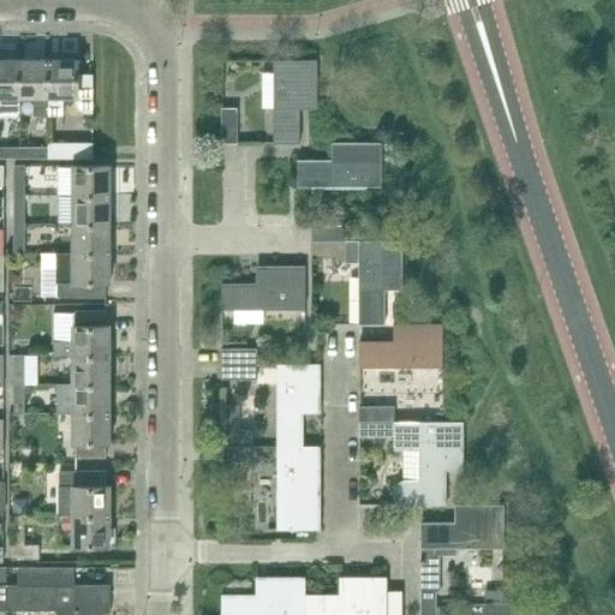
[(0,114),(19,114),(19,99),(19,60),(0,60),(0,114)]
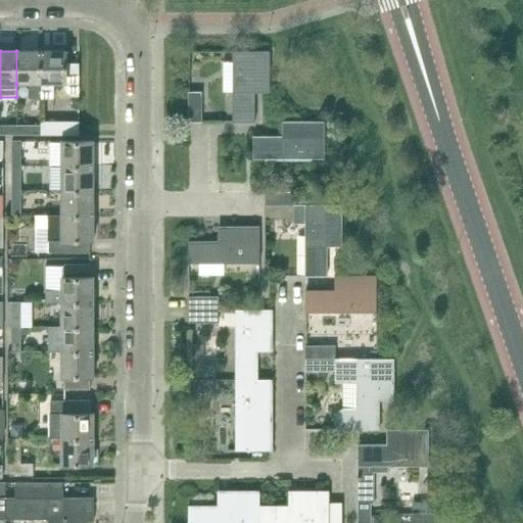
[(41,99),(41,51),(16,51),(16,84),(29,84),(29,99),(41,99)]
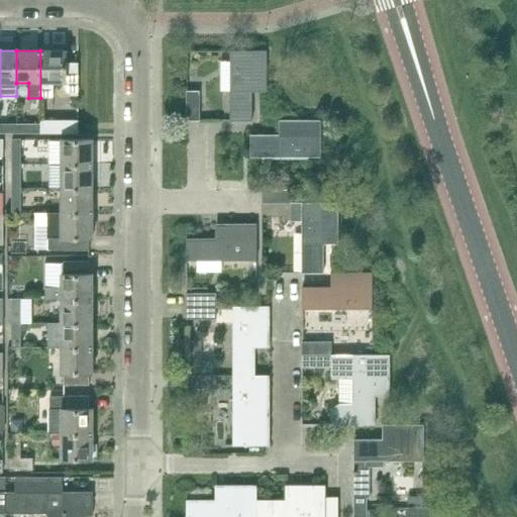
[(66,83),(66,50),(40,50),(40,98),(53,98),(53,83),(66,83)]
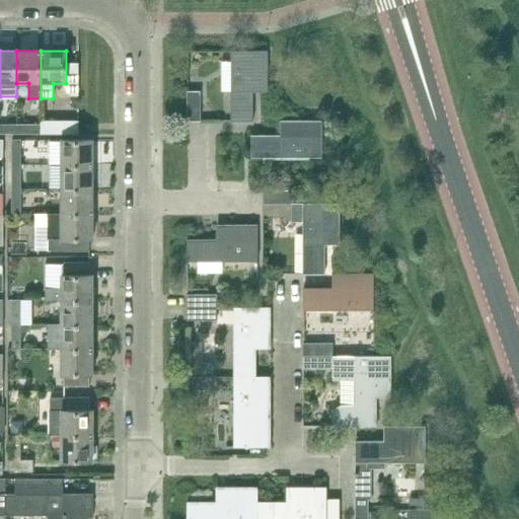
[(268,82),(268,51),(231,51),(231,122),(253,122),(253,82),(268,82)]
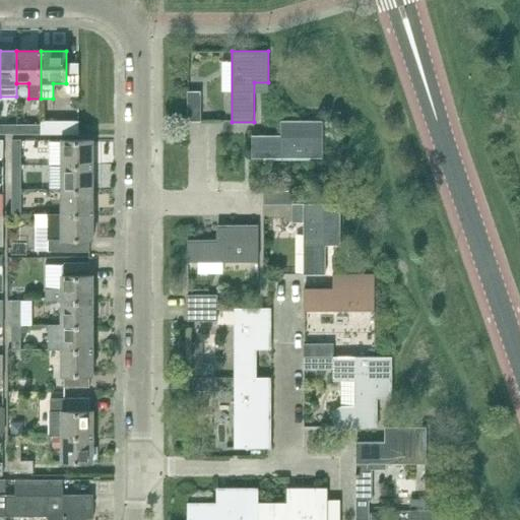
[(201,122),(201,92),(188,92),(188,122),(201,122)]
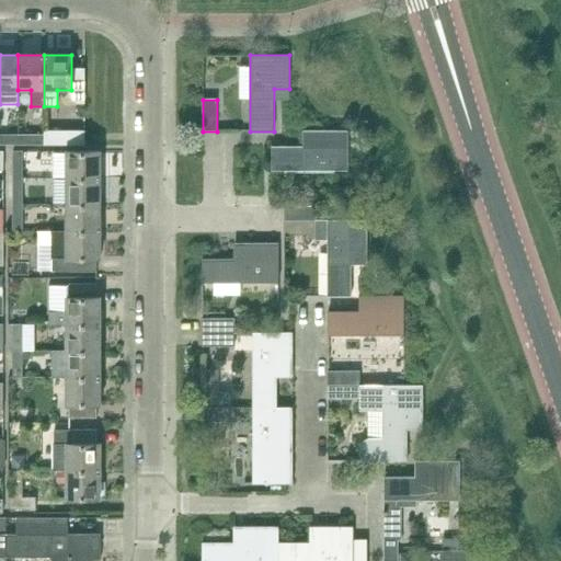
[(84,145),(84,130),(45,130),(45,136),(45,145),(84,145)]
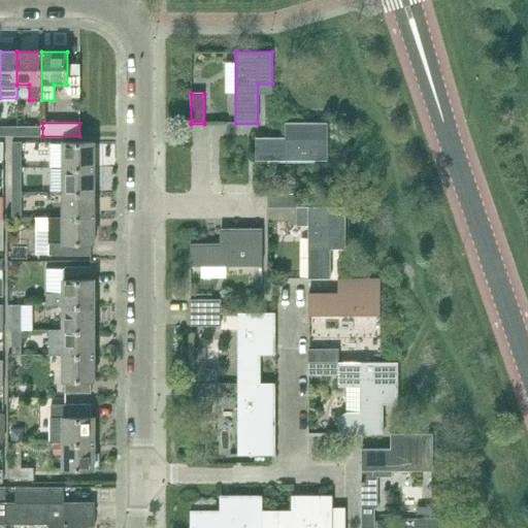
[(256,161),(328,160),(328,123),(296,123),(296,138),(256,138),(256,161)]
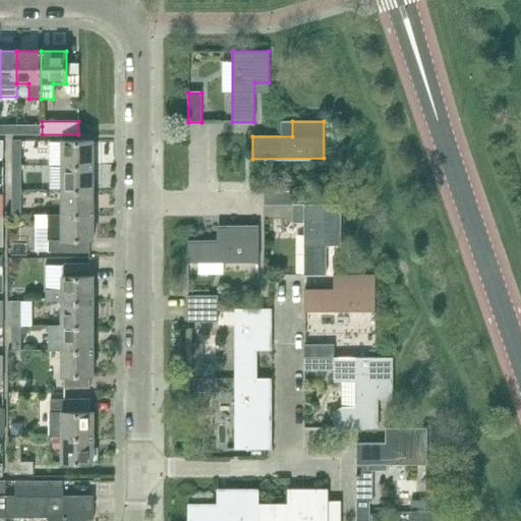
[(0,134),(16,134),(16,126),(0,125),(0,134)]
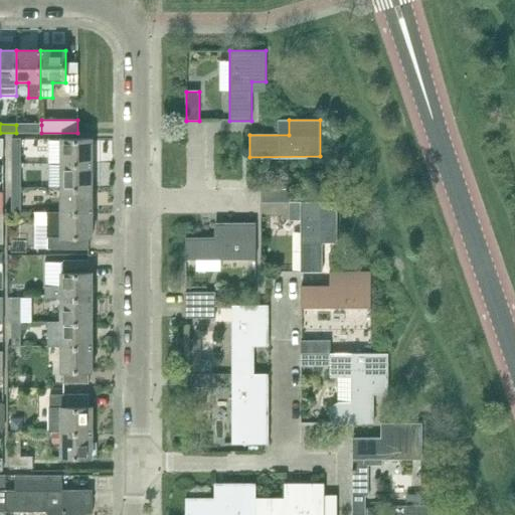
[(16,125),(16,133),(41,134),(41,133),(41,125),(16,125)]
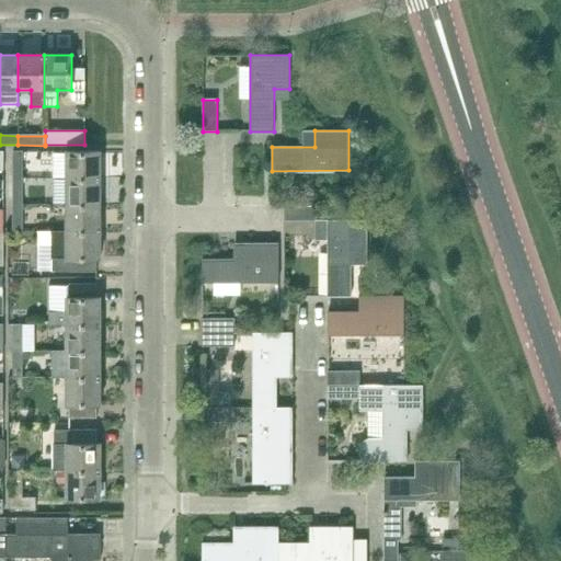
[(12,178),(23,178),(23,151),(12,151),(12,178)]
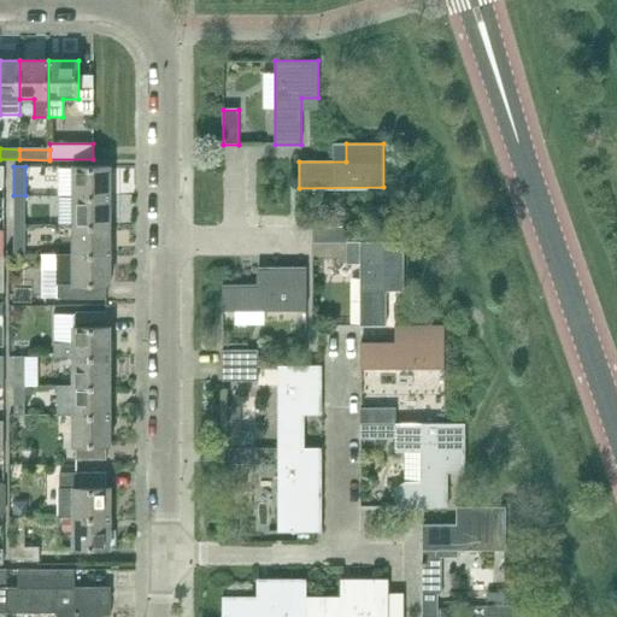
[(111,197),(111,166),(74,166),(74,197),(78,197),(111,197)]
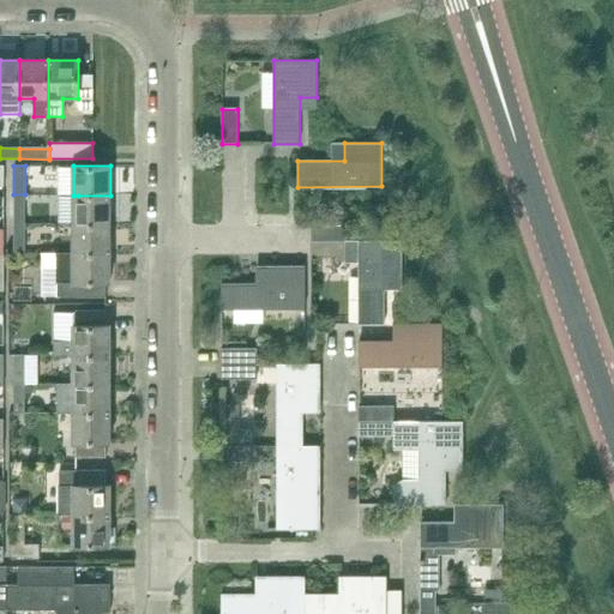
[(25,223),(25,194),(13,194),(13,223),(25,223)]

--

■ **Try it**
Word for word, set down the lines from the line with "[(41,99),(41,51),(16,51),(16,84),(29,84),(29,99),(41,99)]" through the last line of the entries, and nothing else; the pictures stay out.

■ **Written reply**
[(41,99),(41,51),(16,51),(16,84),(29,84),(29,99),(41,99)]
[(66,83),(66,50),(40,50),(40,98),(53,98),(53,83),(66,83)]
[(268,82),(268,51),(231,51),(231,122),(253,122),(253,82),(268,82)]
[(201,122),(201,92),(188,92),(188,122),(201,122)]
[(84,145),(84,130),(45,130),(45,136),(45,145),(84,145)]
[(256,161),(328,160),(328,123),(296,123),(296,138),(256,138),(256,161)]
[(0,134),(16,134),(16,126),(0,125),(0,134)]
[(16,125),(16,133),(41,134),(41,133),(41,125),(16,125)]
[(12,178),(23,178),(23,151),(12,151),(12,178)]
[(111,197),(111,166),(74,166),(74,197),(78,197),(111,197)]
[(25,223),(25,194),(13,194),(13,223),(25,223)]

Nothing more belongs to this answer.